Transcribe the listing precisely, entry by entry.

## Extracted records
——————
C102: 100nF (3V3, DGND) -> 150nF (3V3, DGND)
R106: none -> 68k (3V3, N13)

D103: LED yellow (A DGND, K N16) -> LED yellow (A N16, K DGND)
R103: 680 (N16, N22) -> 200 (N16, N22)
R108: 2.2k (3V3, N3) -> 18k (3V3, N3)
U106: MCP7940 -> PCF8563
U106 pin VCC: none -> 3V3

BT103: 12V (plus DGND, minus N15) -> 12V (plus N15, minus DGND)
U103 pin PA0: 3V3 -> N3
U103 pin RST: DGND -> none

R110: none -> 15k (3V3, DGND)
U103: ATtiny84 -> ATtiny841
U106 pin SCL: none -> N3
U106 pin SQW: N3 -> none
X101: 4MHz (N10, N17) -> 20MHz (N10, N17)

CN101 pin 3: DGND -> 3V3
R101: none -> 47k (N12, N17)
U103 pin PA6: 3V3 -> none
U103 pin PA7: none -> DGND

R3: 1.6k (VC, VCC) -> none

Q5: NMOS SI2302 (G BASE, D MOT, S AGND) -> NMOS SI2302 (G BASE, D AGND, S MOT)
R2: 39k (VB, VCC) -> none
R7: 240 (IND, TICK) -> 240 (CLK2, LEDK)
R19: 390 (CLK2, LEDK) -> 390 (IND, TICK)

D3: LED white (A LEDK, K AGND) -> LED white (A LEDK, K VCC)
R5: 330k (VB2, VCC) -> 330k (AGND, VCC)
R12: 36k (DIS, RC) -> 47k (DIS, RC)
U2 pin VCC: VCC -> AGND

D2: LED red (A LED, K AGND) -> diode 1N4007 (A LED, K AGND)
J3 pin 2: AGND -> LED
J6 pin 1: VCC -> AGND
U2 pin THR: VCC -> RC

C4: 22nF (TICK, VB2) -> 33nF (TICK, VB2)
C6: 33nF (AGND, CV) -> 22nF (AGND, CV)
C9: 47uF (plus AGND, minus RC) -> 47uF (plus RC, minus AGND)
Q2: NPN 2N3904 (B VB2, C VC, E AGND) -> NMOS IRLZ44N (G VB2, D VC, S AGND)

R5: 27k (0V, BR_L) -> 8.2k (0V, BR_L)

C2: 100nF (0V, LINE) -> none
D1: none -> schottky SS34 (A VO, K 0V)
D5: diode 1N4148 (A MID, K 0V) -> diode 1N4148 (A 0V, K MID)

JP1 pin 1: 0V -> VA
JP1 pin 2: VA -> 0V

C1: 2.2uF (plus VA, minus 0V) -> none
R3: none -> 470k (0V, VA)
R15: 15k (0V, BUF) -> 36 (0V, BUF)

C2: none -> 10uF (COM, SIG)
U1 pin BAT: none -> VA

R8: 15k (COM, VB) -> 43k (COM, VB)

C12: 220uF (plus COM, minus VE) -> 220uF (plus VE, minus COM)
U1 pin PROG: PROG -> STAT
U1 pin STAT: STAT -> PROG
——————
## Task response
C102: 100nF (3V3, DGND) -> 150nF (3V3, DGND)
R106: none -> 68k (3V3, N13)

D103: LED yellow (A DGND, K N16) -> LED yellow (A N16, K DGND)
R103: 680 (N16, N22) -> 200 (N16, N22)
R108: 2.2k (3V3, N3) -> 18k (3V3, N3)
U106: MCP7940 -> PCF8563
U106 pin VCC: none -> 3V3

BT103: 12V (plus DGND, minus N15) -> 12V (plus N15, minus DGND)
U103 pin PA0: 3V3 -> N3
U103 pin RST: DGND -> none

R110: none -> 15k (3V3, DGND)
U103: ATtiny84 -> ATtiny841
U106 pin SCL: none -> N3
U106 pin SQW: N3 -> none
X101: 4MHz (N10, N17) -> 20MHz (N10, N17)

CN101 pin 3: DGND -> 3V3
R101: none -> 47k (N12, N17)
U103 pin PA6: 3V3 -> none
U103 pin PA7: none -> DGND

R3: 1.6k (VC, VCC) -> none

Q5: NMOS SI2302 (G BASE, D MOT, S AGND) -> NMOS SI2302 (G BASE, D AGND, S MOT)
R2: 39k (VB, VCC) -> none
R7: 240 (IND, TICK) -> 240 (CLK2, LEDK)
R19: 390 (CLK2, LEDK) -> 390 (IND, TICK)

D3: LED white (A LEDK, K AGND) -> LED white (A LEDK, K VCC)
R5: 330k (VB2, VCC) -> 330k (AGND, VCC)
R12: 36k (DIS, RC) -> 47k (DIS, RC)
U2 pin VCC: VCC -> AGND

D2: LED red (A LED, K AGND) -> diode 1N4007 (A LED, K AGND)
J3 pin 2: AGND -> LED
J6 pin 1: VCC -> AGND
U2 pin THR: VCC -> RC

C4: 22nF (TICK, VB2) -> 33nF (TICK, VB2)
C6: 33nF (AGND, CV) -> 22nF (AGND, CV)
C9: 47uF (plus AGND, minus RC) -> 47uF (plus RC, minus AGND)
Q2: NPN 2N3904 (B VB2, C VC, E AGND) -> NMOS IRLZ44N (G VB2, D VC, S AGND)

R5: 27k (0V, BR_L) -> 8.2k (0V, BR_L)

C2: 100nF (0V, LINE) -> none
D1: none -> schottky SS34 (A VO, K 0V)
D5: diode 1N4148 (A MID, K 0V) -> diode 1N4148 (A 0V, K MID)

JP1 pin 1: 0V -> VA
JP1 pin 2: VA -> 0V

C1: 2.2uF (plus VA, minus 0V) -> none
R3: none -> 470k (0V, VA)
R15: 15k (0V, BUF) -> 36 (0V, BUF)

C2: none -> 10uF (COM, SIG)
U1 pin BAT: none -> VA

R8: 15k (COM, VB) -> 43k (COM, VB)

C12: 220uF (plus COM, minus VE) -> 220uF (plus VE, minus COM)
U1 pin PROG: PROG -> STAT
U1 pin STAT: STAT -> PROG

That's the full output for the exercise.